Find each line in the records below that contains the word "black", and copy it out.

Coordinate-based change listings
_ _ _ _

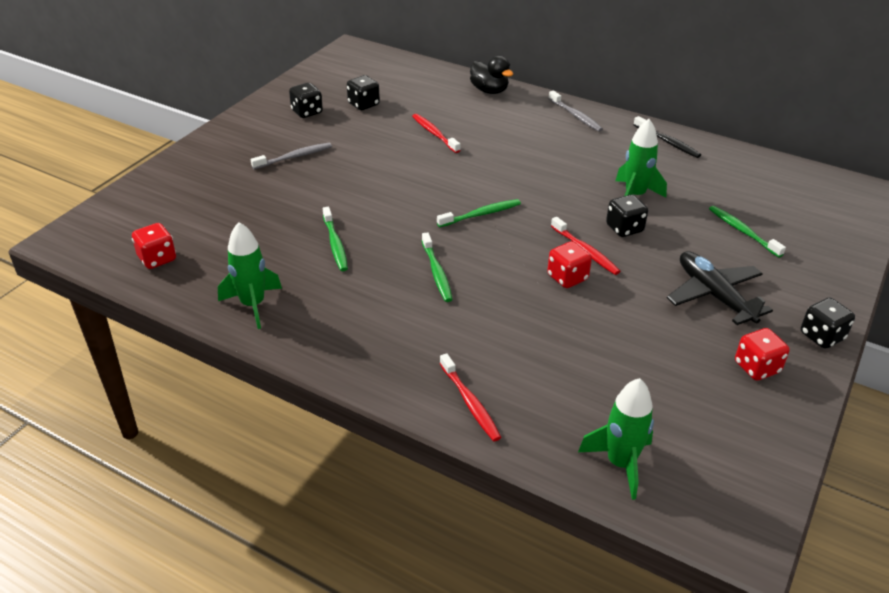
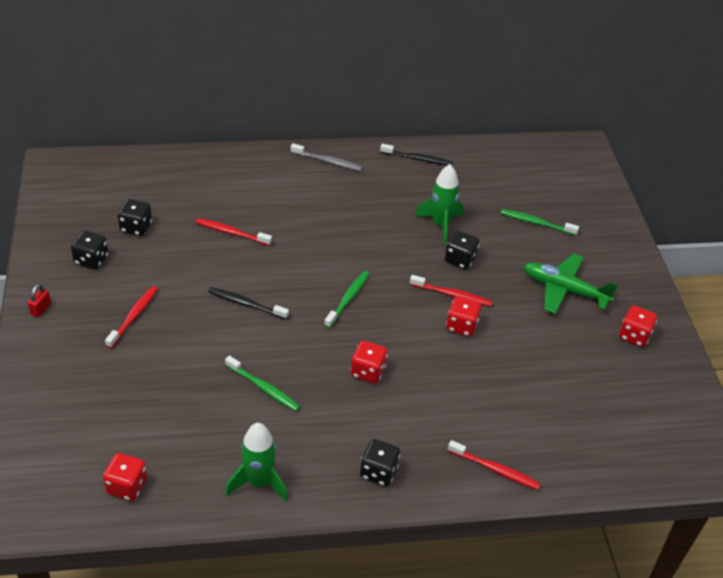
camera: 40 degrees left, 5 degrees up
(236, 127) = (41, 309): none -> red padlock
(294, 157) = (133, 316): grey toothbrush -> red toothbrush
(389, 183) = (246, 304): none -> black toothbrush
(436, 272) = (368, 372): green toothbrush -> red dice
(489, 91) = (232, 163): black duck -> none
(620, 463) = (621, 457): green rocket -> none
(714, 295) = (564, 290): black plane -> green plane
(821, 336) = (649, 289): black dice -> black dice (378, 472)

_ _ _ _

(Problem solution):
(389, 183) = (246, 304): none -> black toothbrush
(489, 91) = (232, 163): black duck -> none
(714, 295) = (564, 290): black plane -> green plane
(821, 336) = (649, 289): black dice -> black dice (378, 472)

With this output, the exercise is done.